-- Start Record set --

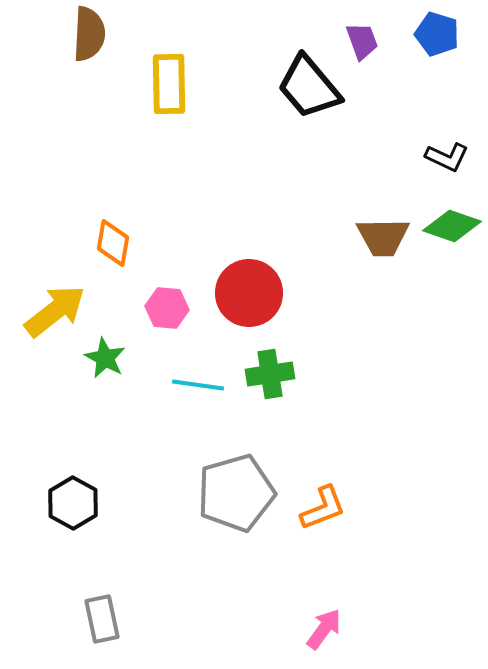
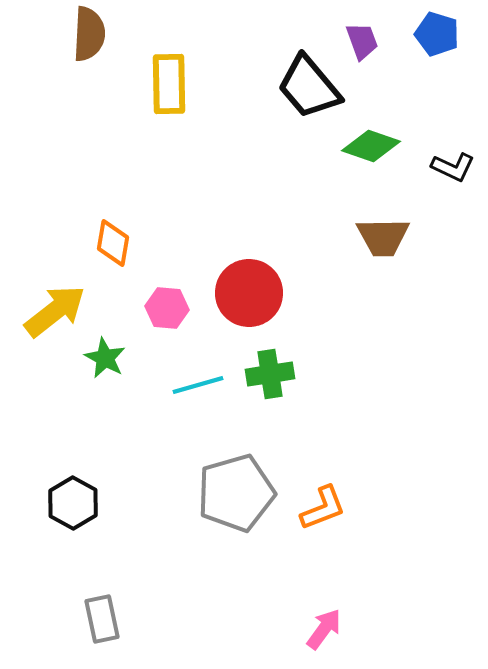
black L-shape: moved 6 px right, 10 px down
green diamond: moved 81 px left, 80 px up
cyan line: rotated 24 degrees counterclockwise
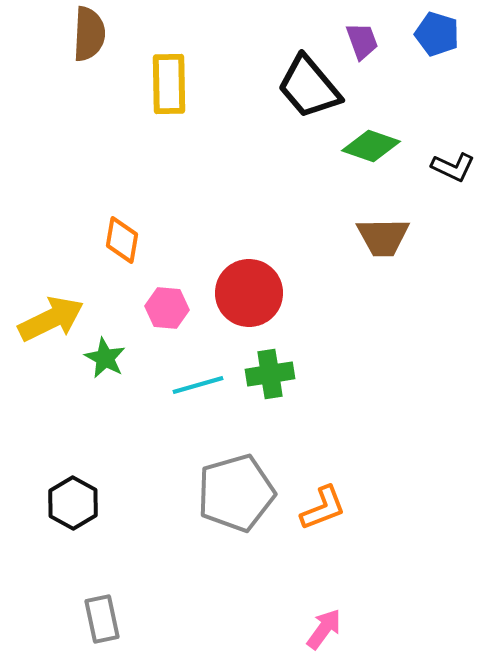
orange diamond: moved 9 px right, 3 px up
yellow arrow: moved 4 px left, 8 px down; rotated 12 degrees clockwise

-- End Record set --

Instruction
Lay out the rows above as a Markdown table with the columns No. and Line, numbering each line and skipping any blank lines. Leave out the picture lines.

Exercise result
| No. | Line |
|---|---|
| 1 | black L-shape: moved 6 px right, 10 px down |
| 2 | green diamond: moved 81 px left, 80 px up |
| 3 | cyan line: rotated 24 degrees counterclockwise |
| 4 | orange diamond: moved 9 px right, 3 px up |
| 5 | yellow arrow: moved 4 px left, 8 px down; rotated 12 degrees clockwise |